Report how many lines of the records below include the word "grey". Give nothing but the number.

Supplied data:

================================

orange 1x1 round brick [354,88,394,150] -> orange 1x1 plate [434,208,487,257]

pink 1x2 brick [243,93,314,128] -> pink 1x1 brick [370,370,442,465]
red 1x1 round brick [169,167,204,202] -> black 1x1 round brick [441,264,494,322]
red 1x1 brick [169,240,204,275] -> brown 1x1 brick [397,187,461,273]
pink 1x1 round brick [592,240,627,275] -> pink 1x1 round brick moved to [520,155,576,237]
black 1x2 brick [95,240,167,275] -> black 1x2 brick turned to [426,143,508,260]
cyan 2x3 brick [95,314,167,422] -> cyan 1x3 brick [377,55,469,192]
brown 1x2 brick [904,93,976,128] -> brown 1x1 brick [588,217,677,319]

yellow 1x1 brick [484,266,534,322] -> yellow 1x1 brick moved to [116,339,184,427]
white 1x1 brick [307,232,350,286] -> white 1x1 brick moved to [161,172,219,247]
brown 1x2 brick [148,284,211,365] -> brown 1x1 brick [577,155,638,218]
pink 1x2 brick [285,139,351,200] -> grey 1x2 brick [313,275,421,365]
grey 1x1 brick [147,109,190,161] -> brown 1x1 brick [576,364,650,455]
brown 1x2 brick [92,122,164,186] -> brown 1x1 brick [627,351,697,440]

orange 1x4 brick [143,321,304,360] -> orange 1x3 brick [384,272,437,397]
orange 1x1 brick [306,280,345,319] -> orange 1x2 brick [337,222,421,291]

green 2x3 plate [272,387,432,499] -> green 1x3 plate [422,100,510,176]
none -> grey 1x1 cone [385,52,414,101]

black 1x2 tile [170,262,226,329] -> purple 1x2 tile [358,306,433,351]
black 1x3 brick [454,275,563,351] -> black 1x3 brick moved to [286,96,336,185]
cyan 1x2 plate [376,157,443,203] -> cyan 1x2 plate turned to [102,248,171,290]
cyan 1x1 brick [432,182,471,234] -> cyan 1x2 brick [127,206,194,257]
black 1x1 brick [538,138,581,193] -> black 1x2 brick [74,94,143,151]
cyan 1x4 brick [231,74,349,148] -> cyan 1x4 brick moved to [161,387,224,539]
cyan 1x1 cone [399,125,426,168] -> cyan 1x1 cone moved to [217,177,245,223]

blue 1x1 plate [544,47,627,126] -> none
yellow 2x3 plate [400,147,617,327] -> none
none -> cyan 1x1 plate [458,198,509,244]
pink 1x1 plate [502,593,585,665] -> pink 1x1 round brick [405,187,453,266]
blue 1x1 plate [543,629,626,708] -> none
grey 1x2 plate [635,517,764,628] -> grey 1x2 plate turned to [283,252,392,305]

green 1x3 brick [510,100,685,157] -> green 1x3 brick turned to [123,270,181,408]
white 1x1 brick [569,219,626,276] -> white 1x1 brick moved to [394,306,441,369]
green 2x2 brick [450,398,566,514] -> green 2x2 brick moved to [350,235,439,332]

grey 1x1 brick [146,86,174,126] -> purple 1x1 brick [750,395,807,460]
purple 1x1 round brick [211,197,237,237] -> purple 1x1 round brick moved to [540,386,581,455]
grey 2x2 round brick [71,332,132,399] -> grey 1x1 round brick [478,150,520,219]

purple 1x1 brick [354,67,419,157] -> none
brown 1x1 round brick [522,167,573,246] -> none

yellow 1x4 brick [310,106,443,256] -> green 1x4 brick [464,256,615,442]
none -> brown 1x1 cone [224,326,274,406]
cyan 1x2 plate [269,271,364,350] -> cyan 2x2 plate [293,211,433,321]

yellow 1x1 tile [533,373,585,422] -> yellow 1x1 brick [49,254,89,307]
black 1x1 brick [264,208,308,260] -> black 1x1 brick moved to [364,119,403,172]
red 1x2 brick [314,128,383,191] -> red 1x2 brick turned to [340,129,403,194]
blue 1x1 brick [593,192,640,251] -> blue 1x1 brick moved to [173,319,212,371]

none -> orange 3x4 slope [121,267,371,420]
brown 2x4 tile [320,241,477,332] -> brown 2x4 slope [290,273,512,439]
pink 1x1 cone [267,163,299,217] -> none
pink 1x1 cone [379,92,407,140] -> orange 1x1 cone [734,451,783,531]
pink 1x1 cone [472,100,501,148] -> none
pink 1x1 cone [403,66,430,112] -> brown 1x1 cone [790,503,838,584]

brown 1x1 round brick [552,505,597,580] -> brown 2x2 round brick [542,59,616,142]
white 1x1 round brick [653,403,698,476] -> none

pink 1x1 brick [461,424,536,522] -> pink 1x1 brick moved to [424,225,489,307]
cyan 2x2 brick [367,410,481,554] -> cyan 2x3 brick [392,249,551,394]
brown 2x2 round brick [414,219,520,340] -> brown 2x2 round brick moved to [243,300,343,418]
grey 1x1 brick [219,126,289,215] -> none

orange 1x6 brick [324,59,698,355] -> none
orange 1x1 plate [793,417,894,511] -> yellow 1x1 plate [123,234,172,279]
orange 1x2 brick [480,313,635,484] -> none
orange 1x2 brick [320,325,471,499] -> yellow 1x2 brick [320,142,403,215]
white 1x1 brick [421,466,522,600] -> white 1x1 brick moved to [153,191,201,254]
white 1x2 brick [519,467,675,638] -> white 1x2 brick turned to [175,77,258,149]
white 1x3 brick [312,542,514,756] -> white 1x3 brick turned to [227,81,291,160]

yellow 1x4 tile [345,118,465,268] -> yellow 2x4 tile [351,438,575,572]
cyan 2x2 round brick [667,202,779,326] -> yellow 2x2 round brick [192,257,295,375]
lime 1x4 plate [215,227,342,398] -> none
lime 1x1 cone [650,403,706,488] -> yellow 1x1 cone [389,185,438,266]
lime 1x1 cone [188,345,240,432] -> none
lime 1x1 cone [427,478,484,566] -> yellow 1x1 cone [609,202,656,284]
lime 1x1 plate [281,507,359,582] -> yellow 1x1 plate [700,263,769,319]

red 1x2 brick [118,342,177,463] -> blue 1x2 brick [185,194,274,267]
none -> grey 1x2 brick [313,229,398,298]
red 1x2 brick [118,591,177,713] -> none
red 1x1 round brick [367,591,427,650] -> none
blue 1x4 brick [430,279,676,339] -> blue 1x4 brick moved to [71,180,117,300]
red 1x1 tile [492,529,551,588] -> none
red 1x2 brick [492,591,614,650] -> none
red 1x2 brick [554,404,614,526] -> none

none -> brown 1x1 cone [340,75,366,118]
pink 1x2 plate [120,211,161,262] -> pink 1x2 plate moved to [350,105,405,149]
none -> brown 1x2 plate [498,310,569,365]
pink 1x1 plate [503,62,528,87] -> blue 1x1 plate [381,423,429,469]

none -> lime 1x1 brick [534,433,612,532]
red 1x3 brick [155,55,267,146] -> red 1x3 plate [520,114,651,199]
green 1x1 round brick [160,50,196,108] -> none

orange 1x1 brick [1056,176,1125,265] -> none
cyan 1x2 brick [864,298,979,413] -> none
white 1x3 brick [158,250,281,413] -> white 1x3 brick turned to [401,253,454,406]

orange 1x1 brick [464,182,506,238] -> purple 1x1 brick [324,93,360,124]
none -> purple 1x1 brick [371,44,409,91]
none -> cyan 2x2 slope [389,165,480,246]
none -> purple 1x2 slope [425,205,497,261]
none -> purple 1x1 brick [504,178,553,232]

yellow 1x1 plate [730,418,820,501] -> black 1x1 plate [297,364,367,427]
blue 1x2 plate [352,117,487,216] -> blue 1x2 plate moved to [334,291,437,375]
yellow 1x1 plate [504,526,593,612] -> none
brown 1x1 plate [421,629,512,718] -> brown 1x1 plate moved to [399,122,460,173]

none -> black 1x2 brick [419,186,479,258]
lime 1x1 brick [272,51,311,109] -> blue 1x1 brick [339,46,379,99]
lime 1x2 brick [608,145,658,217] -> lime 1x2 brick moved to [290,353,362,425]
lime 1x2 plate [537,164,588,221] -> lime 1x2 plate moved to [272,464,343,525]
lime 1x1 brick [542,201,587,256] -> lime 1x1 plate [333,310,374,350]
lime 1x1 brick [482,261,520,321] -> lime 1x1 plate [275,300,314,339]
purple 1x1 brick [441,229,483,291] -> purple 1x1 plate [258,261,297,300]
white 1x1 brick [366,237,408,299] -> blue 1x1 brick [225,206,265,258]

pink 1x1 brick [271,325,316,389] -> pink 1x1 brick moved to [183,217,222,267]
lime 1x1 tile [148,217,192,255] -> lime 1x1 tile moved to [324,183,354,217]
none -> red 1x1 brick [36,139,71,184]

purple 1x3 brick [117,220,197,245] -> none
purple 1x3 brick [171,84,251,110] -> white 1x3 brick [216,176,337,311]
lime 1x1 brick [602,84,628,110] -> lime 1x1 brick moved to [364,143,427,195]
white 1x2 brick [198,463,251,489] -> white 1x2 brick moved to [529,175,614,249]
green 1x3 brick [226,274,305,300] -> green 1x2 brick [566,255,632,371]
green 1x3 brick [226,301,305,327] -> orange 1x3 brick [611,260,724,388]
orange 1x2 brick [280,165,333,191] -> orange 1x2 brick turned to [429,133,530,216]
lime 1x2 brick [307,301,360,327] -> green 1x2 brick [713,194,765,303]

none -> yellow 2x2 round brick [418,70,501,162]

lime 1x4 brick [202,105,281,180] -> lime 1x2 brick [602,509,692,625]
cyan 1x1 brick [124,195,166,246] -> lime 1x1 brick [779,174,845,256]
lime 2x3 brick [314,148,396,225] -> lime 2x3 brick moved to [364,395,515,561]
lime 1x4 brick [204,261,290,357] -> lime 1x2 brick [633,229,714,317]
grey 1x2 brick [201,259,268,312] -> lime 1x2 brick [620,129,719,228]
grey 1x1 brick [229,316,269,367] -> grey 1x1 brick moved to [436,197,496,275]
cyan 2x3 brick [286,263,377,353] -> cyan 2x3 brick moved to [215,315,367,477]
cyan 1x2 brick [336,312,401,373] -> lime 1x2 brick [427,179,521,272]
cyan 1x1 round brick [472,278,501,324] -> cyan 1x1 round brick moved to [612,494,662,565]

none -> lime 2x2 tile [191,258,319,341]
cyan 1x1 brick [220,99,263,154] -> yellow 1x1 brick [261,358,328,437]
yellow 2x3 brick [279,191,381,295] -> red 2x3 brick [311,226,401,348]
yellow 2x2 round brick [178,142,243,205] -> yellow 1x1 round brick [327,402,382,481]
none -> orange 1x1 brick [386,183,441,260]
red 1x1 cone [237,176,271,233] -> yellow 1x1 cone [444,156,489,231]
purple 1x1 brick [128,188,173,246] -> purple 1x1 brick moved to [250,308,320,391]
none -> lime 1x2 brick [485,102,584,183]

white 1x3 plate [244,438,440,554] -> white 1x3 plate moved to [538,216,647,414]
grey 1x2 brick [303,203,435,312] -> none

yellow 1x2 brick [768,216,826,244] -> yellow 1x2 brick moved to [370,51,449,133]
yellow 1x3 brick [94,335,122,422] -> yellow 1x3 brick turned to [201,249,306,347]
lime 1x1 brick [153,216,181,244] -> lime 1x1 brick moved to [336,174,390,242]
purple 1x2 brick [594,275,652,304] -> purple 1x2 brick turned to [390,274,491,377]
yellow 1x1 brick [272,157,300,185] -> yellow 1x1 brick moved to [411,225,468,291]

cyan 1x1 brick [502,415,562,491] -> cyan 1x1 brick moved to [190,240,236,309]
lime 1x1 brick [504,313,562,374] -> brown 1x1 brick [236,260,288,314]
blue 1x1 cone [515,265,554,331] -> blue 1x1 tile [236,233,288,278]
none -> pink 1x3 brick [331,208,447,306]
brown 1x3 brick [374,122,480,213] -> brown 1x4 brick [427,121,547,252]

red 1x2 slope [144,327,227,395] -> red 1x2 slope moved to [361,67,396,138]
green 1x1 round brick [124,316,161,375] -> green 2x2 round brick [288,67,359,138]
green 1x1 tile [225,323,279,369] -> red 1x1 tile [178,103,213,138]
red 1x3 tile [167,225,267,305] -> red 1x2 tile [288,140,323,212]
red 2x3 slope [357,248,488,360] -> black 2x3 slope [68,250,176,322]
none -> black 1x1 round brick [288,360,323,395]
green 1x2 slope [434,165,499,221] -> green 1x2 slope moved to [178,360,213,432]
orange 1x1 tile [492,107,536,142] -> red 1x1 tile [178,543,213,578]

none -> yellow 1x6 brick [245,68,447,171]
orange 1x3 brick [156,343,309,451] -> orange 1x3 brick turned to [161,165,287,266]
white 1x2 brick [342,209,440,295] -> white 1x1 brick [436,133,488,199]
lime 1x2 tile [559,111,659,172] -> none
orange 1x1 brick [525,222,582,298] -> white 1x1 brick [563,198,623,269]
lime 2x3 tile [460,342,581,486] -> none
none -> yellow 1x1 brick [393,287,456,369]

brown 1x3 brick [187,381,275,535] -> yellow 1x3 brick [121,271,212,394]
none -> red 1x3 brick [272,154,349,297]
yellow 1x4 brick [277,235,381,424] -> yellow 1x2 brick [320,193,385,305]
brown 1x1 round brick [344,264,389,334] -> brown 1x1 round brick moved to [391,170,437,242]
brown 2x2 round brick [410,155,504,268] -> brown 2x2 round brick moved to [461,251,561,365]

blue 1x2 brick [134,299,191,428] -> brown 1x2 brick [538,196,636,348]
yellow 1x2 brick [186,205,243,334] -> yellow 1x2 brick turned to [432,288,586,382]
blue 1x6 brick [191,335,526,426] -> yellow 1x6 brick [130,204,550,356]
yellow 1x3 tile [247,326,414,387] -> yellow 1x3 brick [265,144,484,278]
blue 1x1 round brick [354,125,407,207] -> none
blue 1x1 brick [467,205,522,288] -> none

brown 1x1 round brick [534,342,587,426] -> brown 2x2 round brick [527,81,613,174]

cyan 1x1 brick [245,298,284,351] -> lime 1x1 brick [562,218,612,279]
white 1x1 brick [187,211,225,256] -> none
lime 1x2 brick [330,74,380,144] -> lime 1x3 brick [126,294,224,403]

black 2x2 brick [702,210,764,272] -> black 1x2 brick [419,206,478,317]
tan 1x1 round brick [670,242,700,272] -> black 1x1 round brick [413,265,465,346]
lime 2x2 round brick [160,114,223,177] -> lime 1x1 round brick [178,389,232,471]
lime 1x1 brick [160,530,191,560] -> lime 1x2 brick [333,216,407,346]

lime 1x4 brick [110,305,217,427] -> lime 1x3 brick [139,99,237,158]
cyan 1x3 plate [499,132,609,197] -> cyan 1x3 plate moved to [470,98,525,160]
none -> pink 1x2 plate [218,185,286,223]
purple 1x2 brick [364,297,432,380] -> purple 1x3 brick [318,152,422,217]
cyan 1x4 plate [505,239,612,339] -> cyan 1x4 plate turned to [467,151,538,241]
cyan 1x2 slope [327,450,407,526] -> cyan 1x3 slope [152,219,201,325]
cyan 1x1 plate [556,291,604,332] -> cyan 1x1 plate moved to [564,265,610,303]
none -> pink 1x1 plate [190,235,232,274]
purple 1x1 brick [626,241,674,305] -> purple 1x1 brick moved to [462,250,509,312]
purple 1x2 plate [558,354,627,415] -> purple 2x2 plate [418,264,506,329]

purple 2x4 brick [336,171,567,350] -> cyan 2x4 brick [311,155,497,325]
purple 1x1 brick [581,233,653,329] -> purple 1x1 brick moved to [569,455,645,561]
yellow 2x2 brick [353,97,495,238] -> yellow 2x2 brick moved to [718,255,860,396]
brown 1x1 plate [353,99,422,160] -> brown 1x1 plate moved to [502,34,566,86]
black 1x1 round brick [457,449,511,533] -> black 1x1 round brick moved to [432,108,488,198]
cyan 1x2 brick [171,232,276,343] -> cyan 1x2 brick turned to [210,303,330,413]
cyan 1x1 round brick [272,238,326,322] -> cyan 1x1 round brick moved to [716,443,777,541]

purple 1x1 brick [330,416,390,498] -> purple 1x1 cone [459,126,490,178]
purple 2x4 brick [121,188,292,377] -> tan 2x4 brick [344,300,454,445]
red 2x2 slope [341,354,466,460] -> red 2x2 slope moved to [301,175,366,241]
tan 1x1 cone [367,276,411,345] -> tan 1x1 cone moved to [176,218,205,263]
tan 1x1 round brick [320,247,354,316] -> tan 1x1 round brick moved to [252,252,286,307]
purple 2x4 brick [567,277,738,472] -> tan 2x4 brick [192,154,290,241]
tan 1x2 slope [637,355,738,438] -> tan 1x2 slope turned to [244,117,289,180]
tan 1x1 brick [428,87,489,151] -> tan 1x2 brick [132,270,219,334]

================================

Response to this task: 11